*** Block opens ***

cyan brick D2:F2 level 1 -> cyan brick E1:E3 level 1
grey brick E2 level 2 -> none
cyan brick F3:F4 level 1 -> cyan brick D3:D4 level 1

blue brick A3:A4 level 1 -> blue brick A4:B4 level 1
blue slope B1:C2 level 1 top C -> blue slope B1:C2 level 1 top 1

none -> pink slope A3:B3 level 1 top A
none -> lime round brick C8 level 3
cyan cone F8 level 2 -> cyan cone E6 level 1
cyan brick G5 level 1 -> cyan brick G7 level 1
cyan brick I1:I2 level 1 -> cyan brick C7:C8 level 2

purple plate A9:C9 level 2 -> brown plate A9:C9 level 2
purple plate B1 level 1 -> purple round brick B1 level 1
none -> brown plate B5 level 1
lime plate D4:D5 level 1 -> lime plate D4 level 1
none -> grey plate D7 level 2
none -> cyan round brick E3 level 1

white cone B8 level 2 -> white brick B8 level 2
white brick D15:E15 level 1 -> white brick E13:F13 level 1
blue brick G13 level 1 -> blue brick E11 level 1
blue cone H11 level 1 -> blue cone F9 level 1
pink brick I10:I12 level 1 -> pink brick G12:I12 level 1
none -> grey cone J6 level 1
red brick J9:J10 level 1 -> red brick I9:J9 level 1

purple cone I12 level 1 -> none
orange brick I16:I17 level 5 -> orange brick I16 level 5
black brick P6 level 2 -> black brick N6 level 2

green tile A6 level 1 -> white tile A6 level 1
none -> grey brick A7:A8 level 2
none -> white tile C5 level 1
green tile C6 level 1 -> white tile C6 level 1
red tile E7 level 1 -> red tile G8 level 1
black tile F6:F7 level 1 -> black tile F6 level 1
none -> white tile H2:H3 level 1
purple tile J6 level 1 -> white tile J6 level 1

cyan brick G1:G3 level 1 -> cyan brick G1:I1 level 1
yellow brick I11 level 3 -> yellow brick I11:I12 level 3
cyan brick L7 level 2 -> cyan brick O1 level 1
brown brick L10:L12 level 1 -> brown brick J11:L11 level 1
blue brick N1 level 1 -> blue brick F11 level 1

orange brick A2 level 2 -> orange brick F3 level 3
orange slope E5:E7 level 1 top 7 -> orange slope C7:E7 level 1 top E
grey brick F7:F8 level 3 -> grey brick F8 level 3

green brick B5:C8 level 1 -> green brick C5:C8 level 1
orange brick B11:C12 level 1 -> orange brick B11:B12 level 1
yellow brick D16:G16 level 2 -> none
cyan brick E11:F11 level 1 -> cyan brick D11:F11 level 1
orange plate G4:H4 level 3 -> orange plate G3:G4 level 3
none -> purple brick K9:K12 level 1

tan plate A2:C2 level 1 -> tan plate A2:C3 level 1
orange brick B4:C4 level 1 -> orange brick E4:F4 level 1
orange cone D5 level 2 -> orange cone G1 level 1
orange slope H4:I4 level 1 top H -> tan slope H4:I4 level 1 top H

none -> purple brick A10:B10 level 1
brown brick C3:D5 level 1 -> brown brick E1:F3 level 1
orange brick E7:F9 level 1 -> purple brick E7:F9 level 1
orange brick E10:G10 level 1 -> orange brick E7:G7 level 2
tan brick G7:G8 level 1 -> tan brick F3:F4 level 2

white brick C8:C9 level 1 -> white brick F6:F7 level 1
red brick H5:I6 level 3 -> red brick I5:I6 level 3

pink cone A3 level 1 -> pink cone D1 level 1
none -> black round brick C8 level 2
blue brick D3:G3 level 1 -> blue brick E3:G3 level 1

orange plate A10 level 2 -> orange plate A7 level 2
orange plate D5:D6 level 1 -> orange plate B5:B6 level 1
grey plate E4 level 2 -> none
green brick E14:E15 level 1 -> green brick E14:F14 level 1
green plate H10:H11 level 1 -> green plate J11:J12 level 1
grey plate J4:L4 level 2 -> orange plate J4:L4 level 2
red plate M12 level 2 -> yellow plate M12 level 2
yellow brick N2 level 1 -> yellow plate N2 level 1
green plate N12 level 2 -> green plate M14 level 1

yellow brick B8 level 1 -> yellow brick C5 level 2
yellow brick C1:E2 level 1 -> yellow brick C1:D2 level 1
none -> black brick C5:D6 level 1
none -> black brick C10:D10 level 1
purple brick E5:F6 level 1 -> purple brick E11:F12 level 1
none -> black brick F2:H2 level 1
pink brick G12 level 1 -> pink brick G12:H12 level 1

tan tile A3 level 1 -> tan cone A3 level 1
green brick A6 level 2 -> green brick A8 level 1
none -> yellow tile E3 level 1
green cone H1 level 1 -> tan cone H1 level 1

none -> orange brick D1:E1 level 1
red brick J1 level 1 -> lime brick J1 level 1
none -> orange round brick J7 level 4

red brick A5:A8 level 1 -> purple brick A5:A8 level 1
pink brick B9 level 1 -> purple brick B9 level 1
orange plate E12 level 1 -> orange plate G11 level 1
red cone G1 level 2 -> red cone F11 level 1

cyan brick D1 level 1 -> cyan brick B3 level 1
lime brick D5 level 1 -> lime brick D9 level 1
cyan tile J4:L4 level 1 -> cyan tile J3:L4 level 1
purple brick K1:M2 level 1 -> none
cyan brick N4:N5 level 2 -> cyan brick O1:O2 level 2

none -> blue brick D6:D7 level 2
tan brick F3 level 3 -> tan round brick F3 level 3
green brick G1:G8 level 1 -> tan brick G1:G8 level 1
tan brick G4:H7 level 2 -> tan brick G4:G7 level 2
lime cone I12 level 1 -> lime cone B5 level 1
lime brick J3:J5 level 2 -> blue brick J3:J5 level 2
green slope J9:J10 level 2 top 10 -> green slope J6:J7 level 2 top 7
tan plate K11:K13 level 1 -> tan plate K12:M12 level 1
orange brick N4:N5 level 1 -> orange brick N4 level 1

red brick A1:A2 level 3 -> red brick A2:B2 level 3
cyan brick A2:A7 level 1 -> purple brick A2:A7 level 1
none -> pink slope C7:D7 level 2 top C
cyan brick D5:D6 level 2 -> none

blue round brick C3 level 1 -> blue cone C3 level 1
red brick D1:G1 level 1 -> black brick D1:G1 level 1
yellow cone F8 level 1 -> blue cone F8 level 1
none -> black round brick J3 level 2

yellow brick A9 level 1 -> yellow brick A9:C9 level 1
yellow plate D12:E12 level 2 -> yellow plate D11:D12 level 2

*** Block closes ***

■ TASK TO CARRY OUT
Respond with an exact reproduction of the lines running from the one that contains "lime brick J3:J5" through the end of the material.

■ ANSWER
lime brick J3:J5 level 2 -> blue brick J3:J5 level 2
green slope J9:J10 level 2 top 10 -> green slope J6:J7 level 2 top 7
tan plate K11:K13 level 1 -> tan plate K12:M12 level 1
orange brick N4:N5 level 1 -> orange brick N4 level 1

red brick A1:A2 level 3 -> red brick A2:B2 level 3
cyan brick A2:A7 level 1 -> purple brick A2:A7 level 1
none -> pink slope C7:D7 level 2 top C
cyan brick D5:D6 level 2 -> none

blue round brick C3 level 1 -> blue cone C3 level 1
red brick D1:G1 level 1 -> black brick D1:G1 level 1
yellow cone F8 level 1 -> blue cone F8 level 1
none -> black round brick J3 level 2

yellow brick A9 level 1 -> yellow brick A9:C9 level 1
yellow plate D12:E12 level 2 -> yellow plate D11:D12 level 2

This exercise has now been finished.